§ Given information:
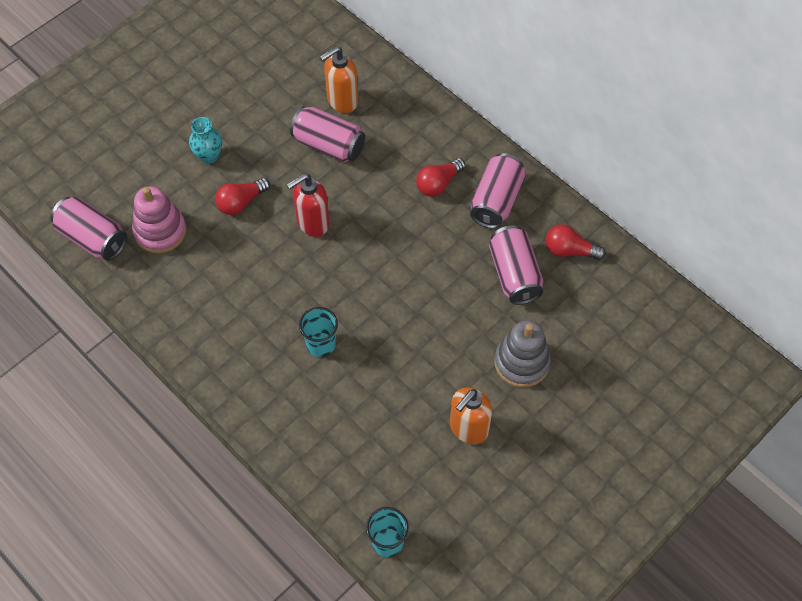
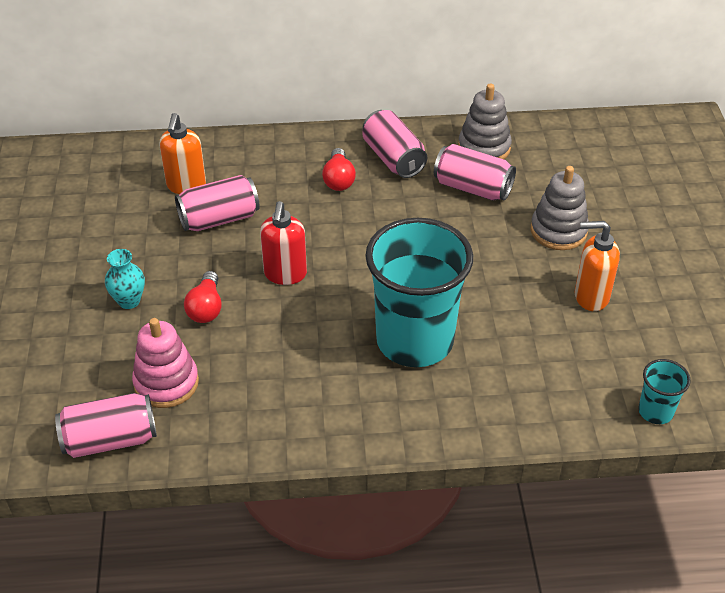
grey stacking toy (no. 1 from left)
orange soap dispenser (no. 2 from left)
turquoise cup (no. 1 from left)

§ What the task asks: Write the full listing out again with every line unchanged, but include no pictures.

§ Solution to this task:
grey stacking toy (no. 1 from left)
orange soap dispenser (no. 2 from left)
turquoise cup (no. 1 from left)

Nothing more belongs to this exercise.